Work instruction – Each record below should be returned exactly, with its pictures left out.

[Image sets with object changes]
###

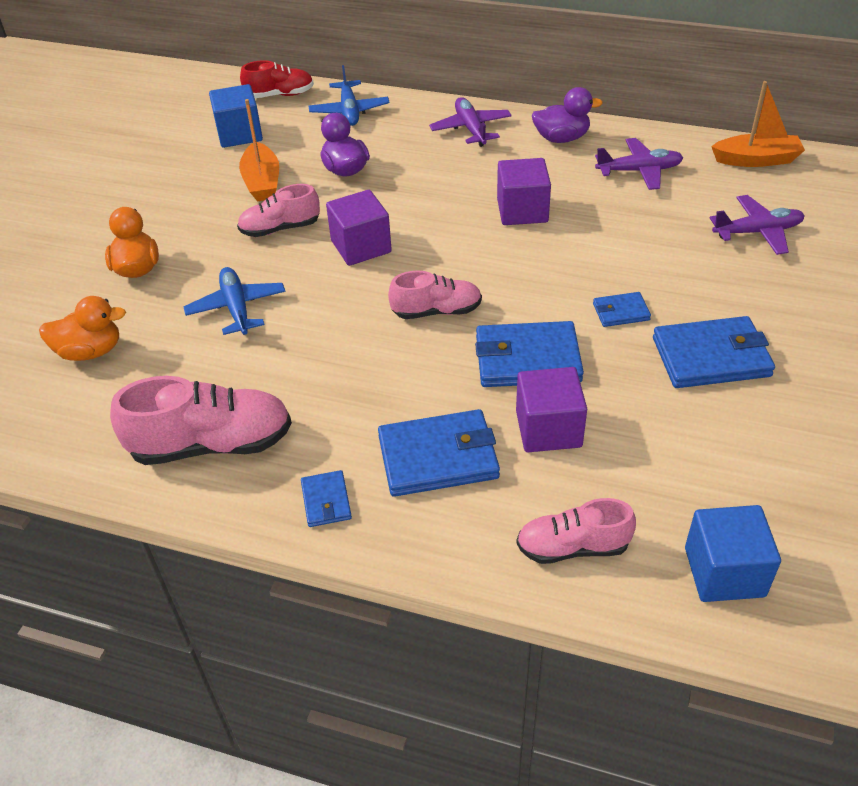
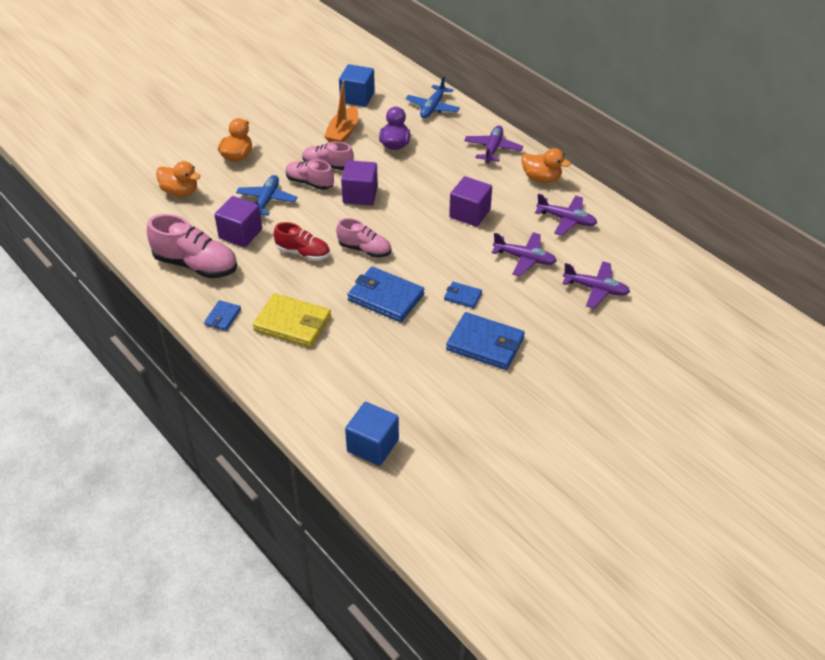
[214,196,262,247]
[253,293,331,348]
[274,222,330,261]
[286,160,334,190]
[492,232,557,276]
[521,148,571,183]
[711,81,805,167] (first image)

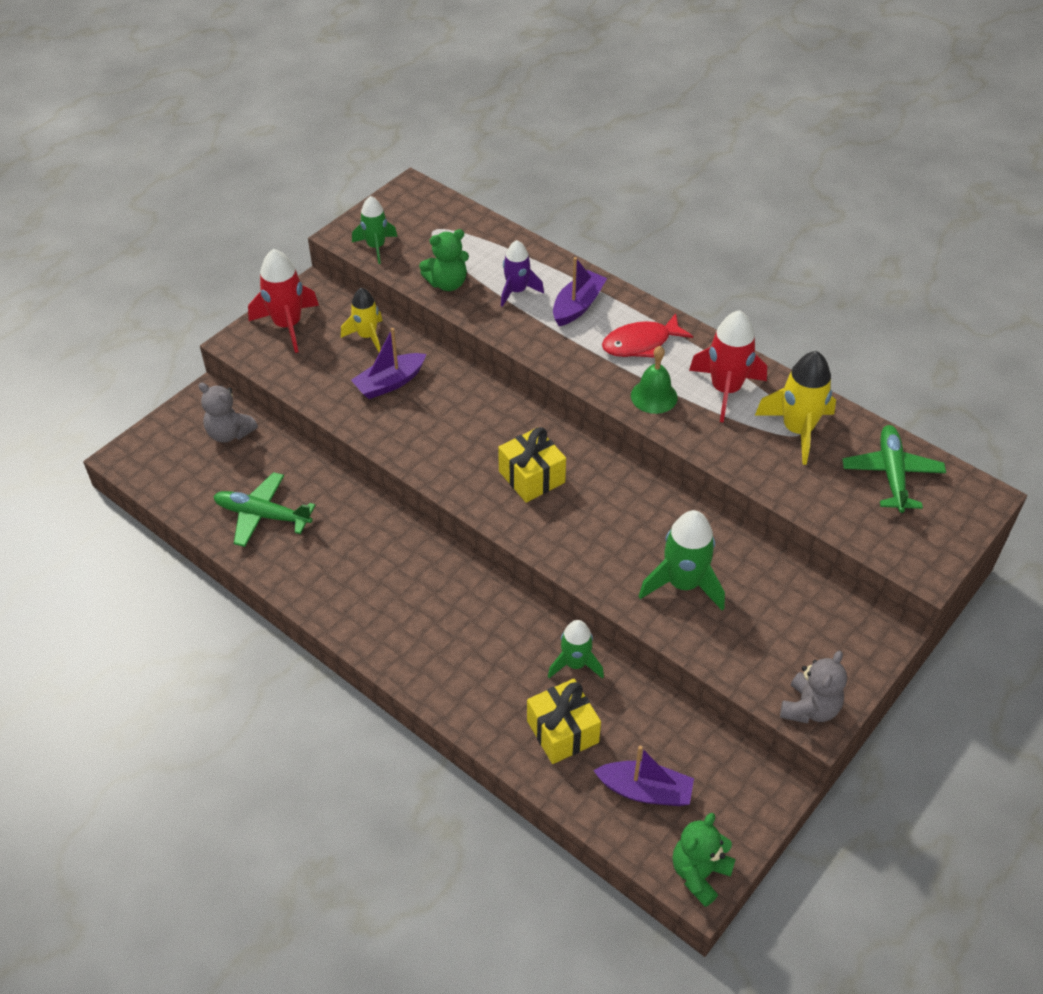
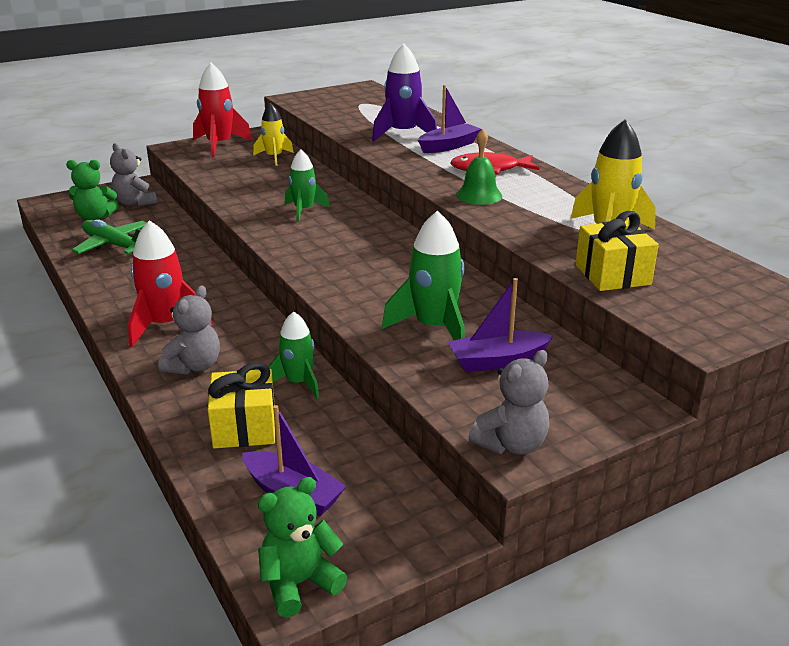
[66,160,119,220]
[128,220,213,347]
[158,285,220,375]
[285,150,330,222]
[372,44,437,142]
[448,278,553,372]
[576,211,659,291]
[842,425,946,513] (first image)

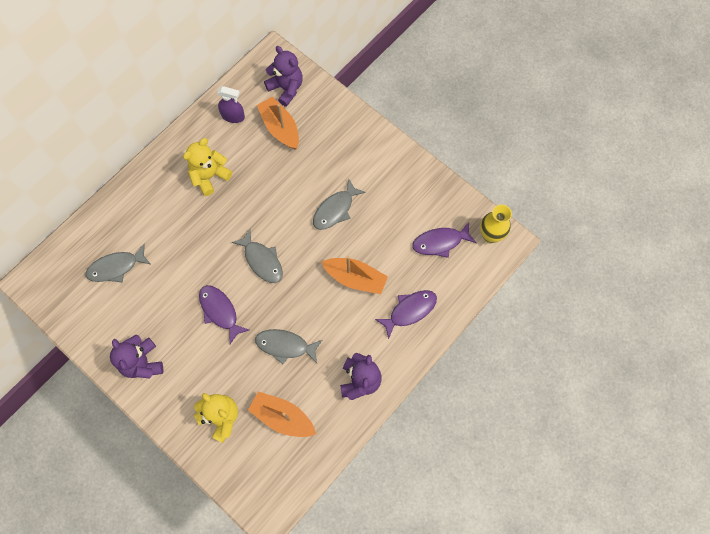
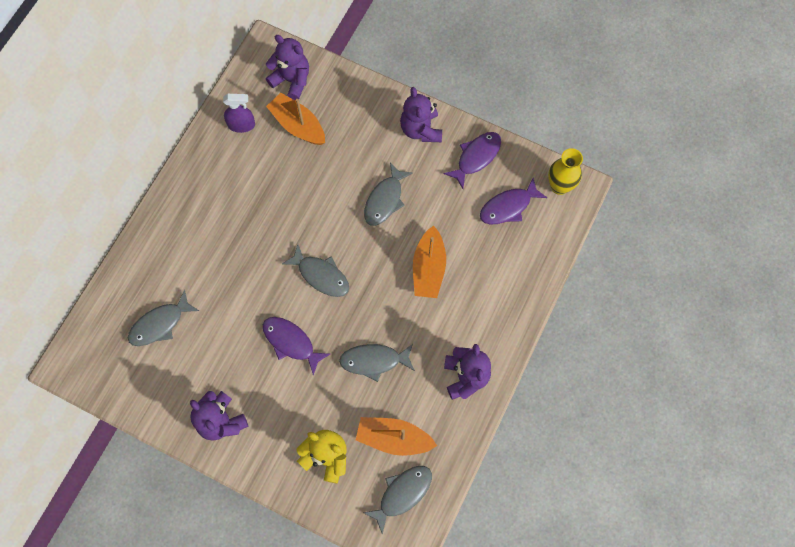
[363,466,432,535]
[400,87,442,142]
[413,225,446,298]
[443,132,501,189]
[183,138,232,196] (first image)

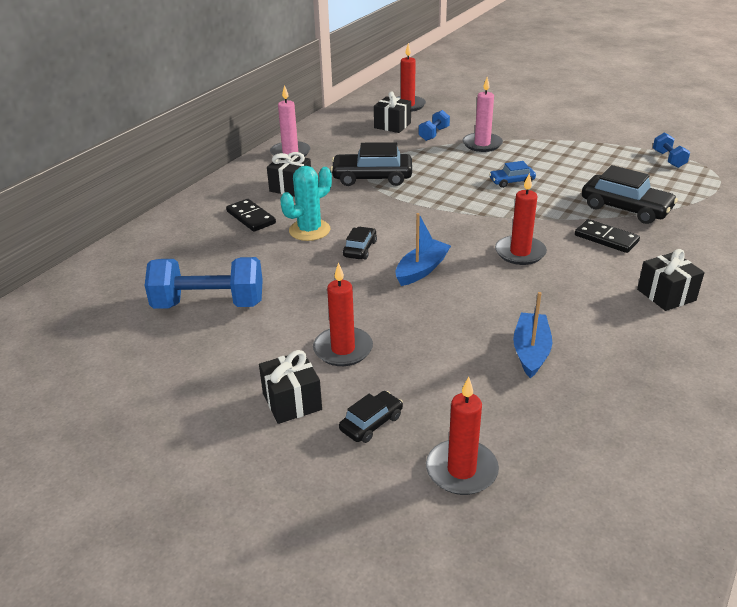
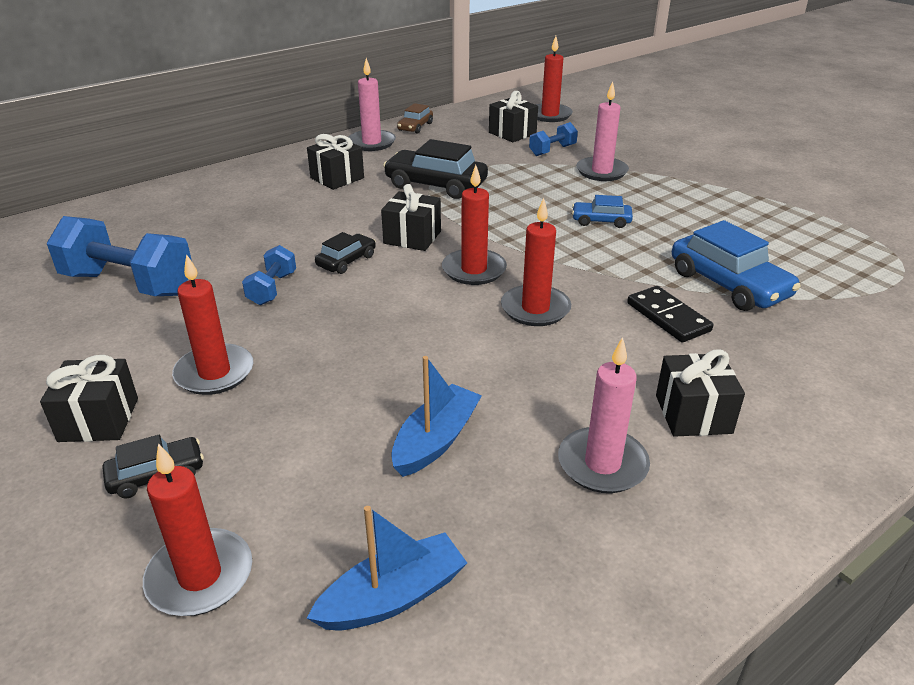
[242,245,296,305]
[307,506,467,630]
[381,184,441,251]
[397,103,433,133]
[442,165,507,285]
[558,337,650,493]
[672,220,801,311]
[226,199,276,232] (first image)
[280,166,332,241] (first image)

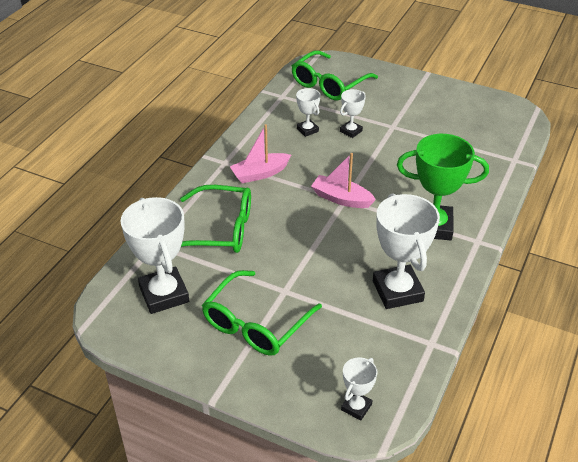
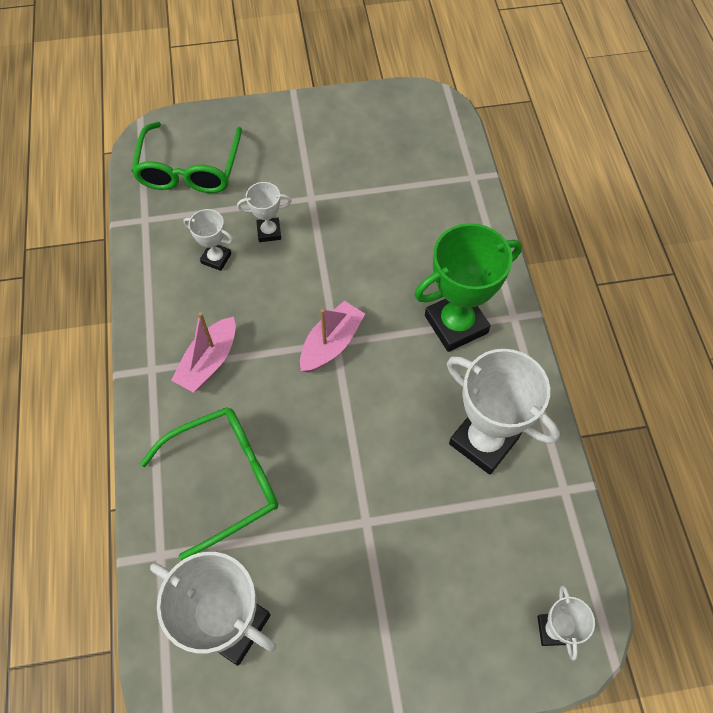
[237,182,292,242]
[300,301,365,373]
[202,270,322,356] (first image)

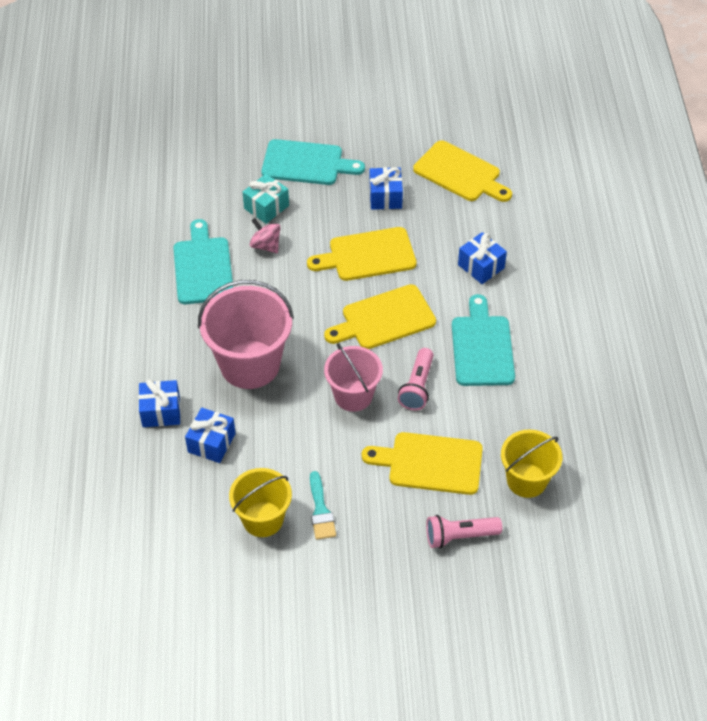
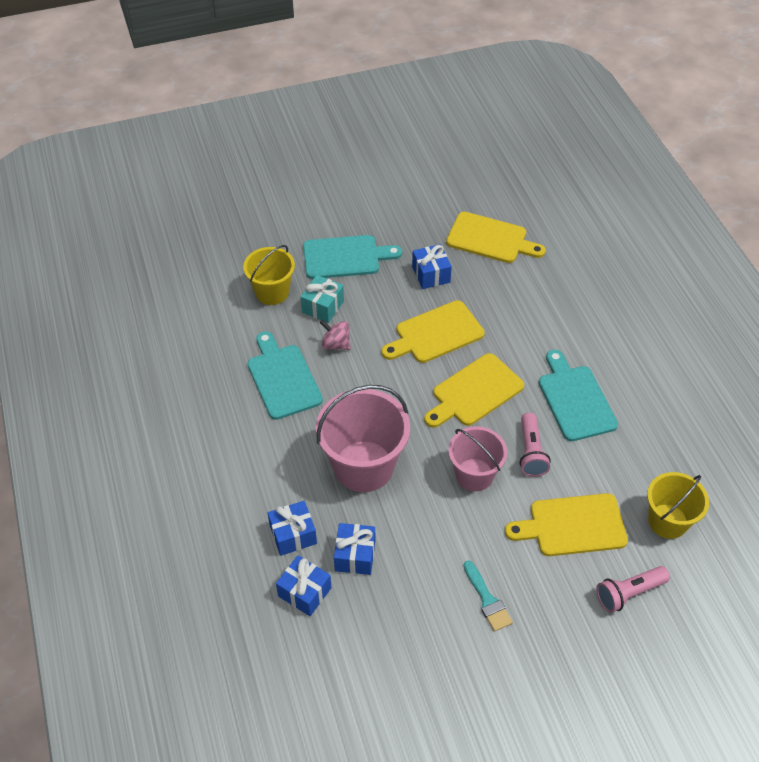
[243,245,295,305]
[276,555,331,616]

###

Answer to this exercise –
[214,196,262,247]
[253,293,331,348]
[274,222,330,261]
[286,160,334,190]
[492,232,557,276]
[521,148,571,183]
[711,81,805,167] (first image)

[66,160,119,220]
[128,220,213,347]
[158,285,220,375]
[285,150,330,222]
[372,44,437,142]
[448,278,553,372]
[576,211,659,291]
[842,425,946,513] (first image)

[363,466,432,535]
[400,87,442,142]
[413,225,446,298]
[443,132,501,189]
[183,138,232,196] (first image)

[242,245,296,305]
[307,506,467,630]
[381,184,441,251]
[397,103,433,133]
[442,165,507,285]
[558,337,650,493]
[672,220,801,311]
[226,199,276,232] (first image)
[280,166,332,241] (first image)

[237,182,292,242]
[300,301,365,373]
[202,270,322,356] (first image)

[243,245,295,305]
[276,555,331,616]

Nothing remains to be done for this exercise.